### Task data
[Start of section]
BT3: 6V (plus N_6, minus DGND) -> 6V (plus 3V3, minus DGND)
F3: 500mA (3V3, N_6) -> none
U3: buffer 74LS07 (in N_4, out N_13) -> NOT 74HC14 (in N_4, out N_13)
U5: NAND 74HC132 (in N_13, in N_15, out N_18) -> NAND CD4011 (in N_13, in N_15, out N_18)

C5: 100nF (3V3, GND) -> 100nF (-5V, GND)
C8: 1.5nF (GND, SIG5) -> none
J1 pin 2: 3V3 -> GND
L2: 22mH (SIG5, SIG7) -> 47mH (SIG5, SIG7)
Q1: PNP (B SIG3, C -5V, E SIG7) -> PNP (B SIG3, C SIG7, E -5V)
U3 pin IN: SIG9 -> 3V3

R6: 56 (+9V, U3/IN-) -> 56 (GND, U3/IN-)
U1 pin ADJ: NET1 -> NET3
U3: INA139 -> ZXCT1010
[End of section]
### Task item
Using the listing above, show every line that includes the string "none".

### Problem solution
F3: 500mA (3V3, N_6) -> none
C8: 1.5nF (GND, SIG5) -> none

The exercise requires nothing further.